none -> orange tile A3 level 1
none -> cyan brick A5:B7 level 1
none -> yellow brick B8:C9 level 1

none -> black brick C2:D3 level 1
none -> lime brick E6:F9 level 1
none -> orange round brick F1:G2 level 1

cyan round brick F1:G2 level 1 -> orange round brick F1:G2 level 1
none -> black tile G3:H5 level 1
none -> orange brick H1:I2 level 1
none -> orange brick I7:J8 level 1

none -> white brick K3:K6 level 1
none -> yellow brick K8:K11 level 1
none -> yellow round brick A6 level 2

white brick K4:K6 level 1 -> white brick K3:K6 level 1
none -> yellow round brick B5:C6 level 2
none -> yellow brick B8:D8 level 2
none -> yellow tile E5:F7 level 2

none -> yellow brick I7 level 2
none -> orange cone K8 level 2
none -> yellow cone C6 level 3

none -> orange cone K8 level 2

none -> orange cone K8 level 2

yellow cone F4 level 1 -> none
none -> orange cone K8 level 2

ASSIGNMENT
Find and copy each line of the data where "tile" is present.

RESULT OF THE EXERCISE
none -> orange tile A3 level 1
none -> black tile G3:H5 level 1
none -> yellow tile E5:F7 level 2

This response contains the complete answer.